┌──

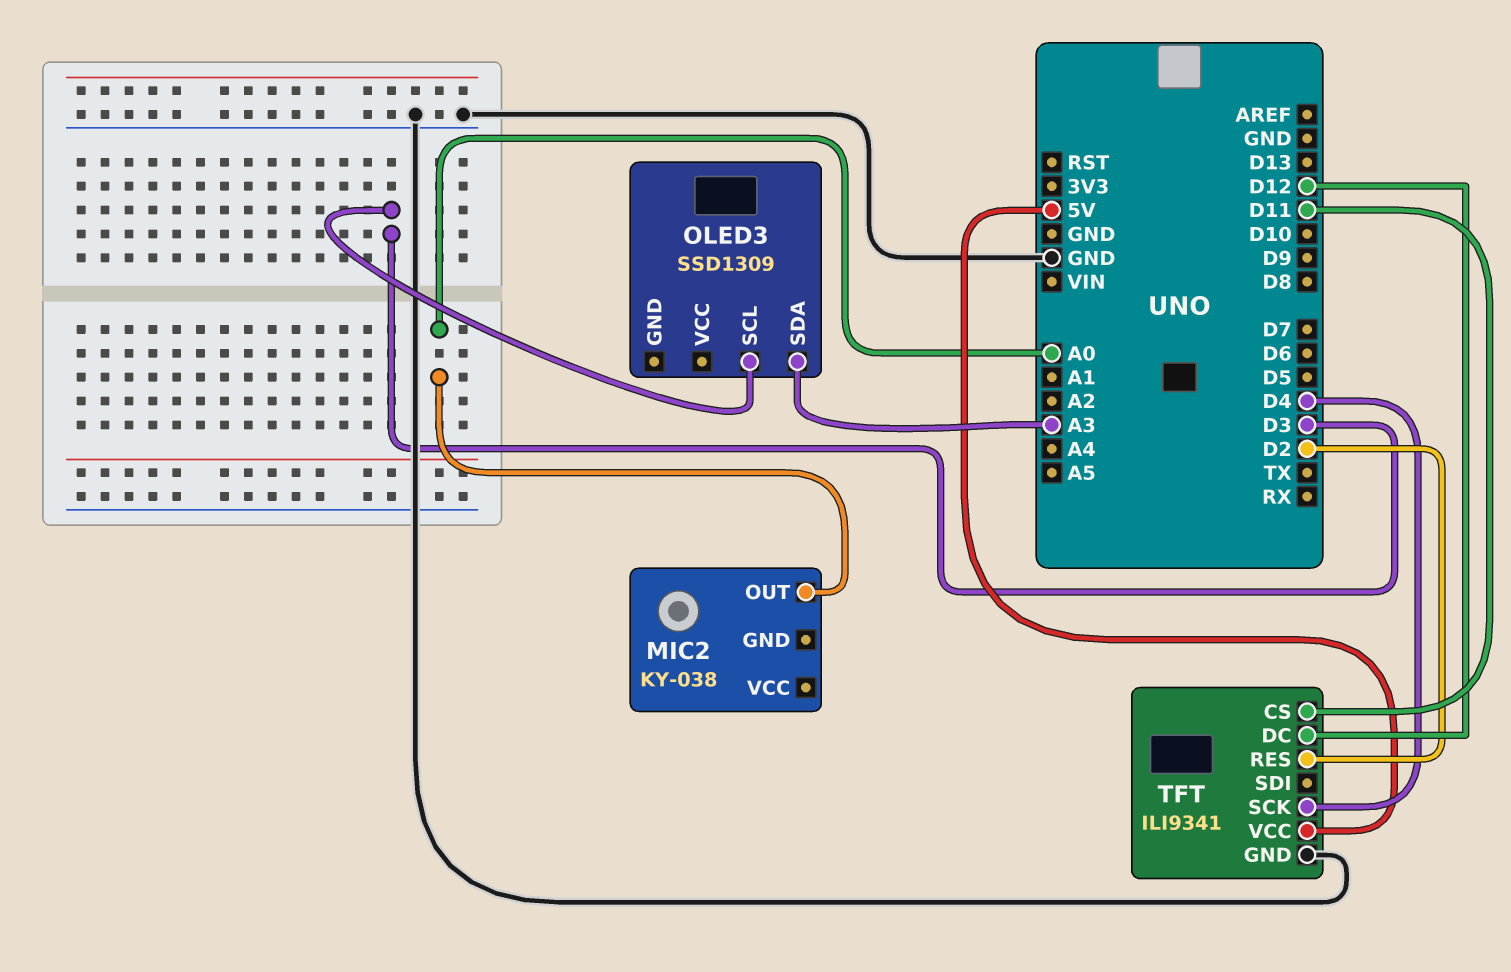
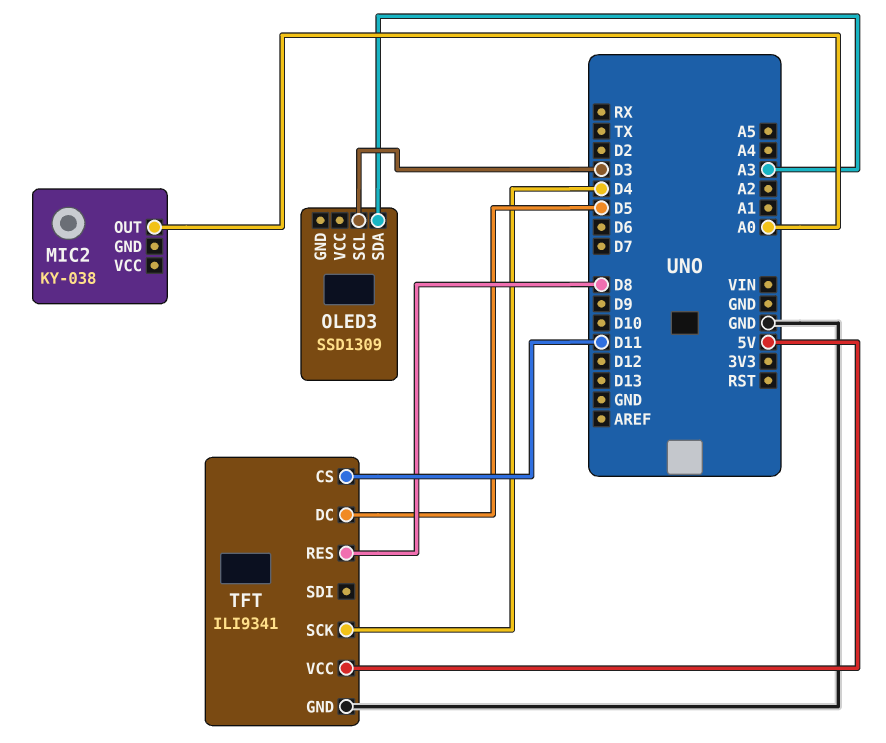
TFT pin DC: D12 -> D5
TFT pin RES: D2 -> D8

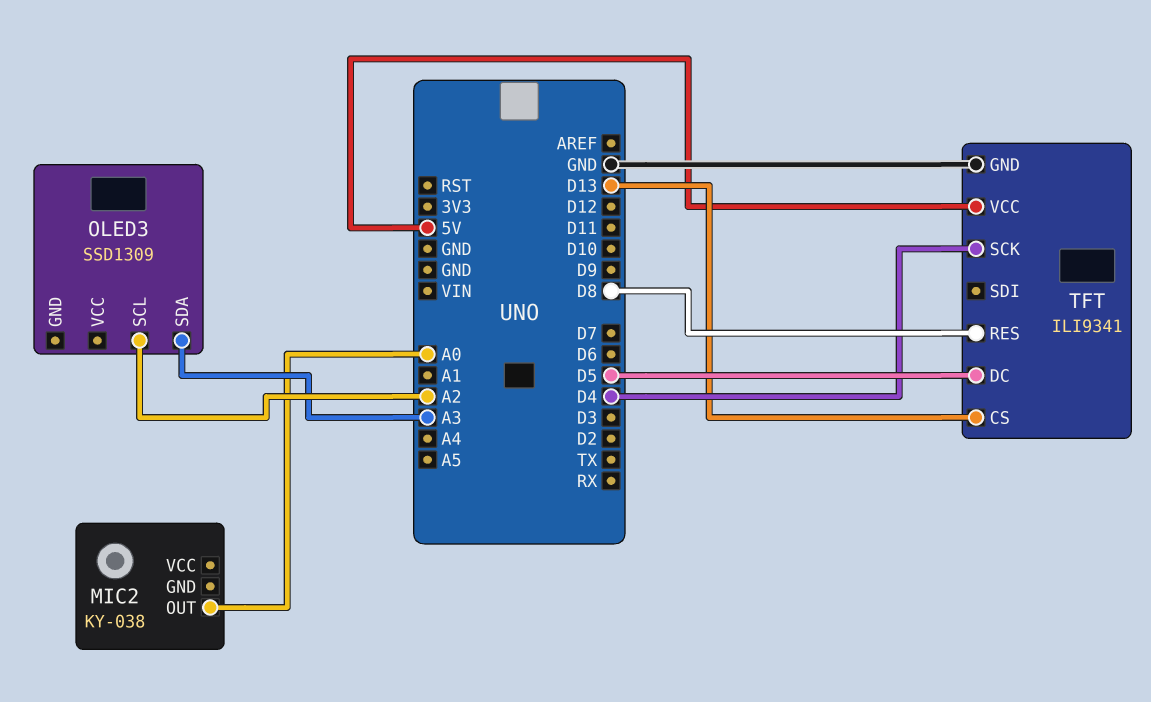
OLED3 pin SCL: D3 -> A2
TFT pin CS: D11 -> D13

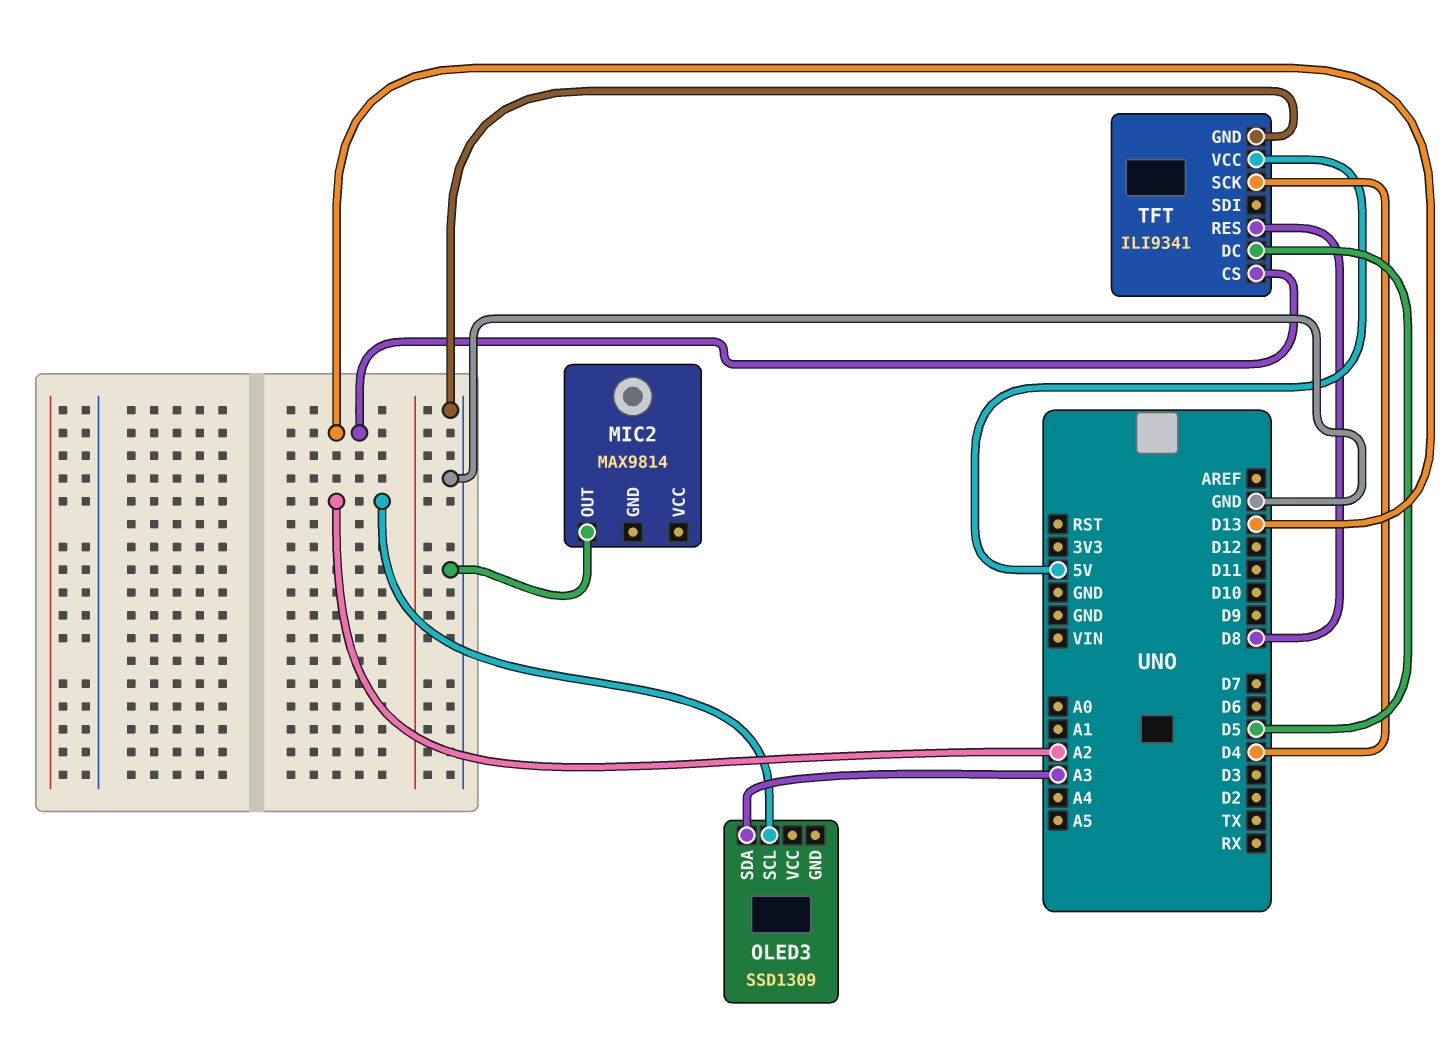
MIC2: KY-038 -> MAX9814
MIC2 pin OUT: A0 -> GND

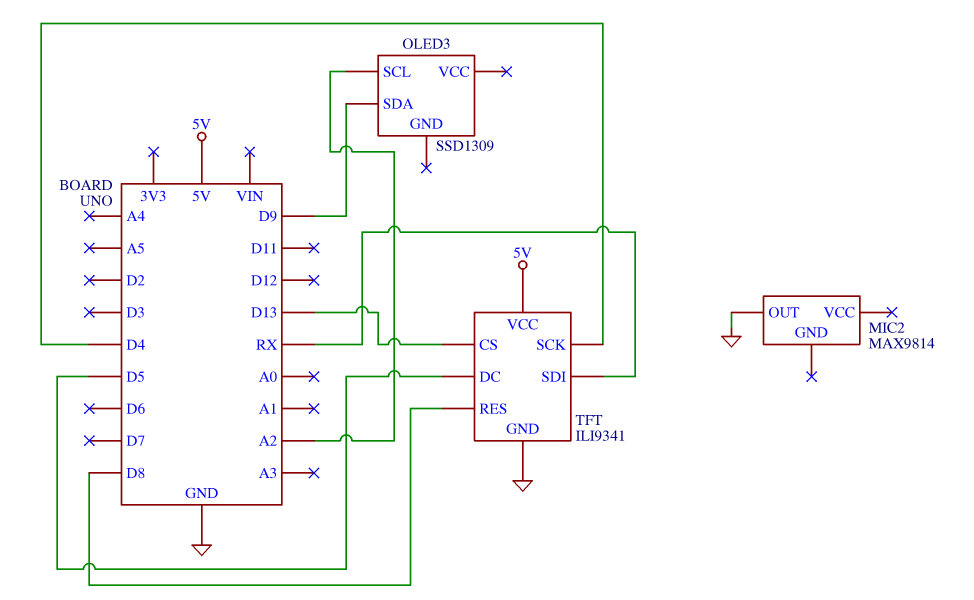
OLED3 pin SDA: A3 -> D9
TFT pin SDI: none -> RX

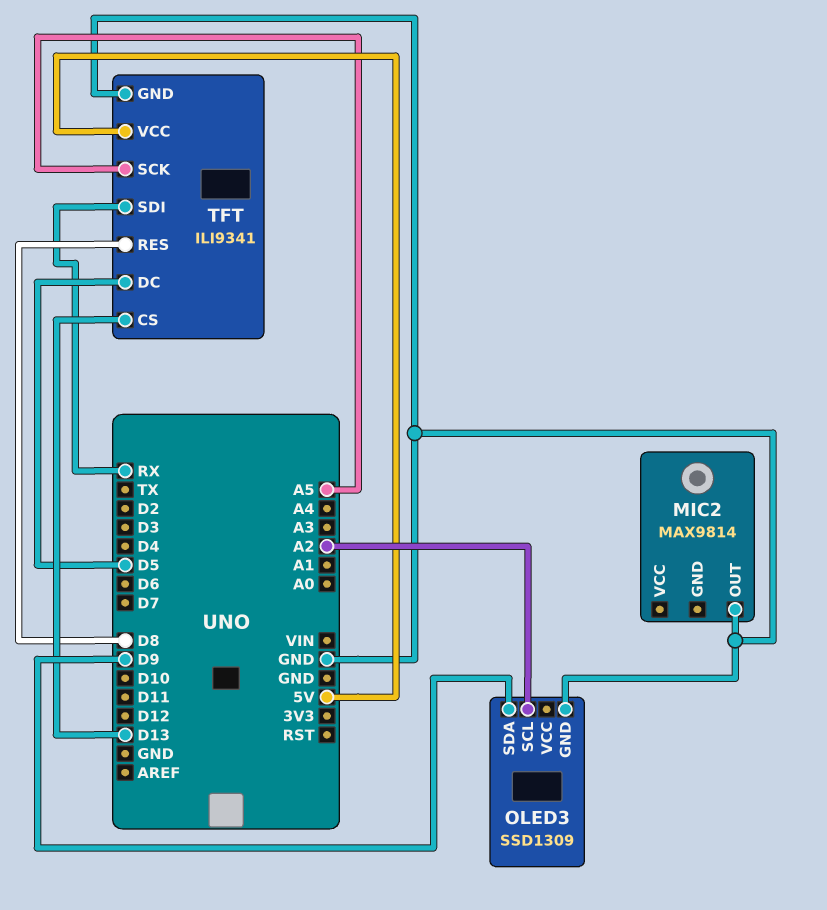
OLED3 pin GND: none -> GND
TFT pin SCK: D4 -> A5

└──

TASK GOAL:
Copy the lines above exactly and exclude every image.

THE ANSWER:
TFT pin DC: D12 -> D5
TFT pin RES: D2 -> D8

OLED3 pin SCL: D3 -> A2
TFT pin CS: D11 -> D13

MIC2: KY-038 -> MAX9814
MIC2 pin OUT: A0 -> GND

OLED3 pin SDA: A3 -> D9
TFT pin SDI: none -> RX

OLED3 pin GND: none -> GND
TFT pin SCK: D4 -> A5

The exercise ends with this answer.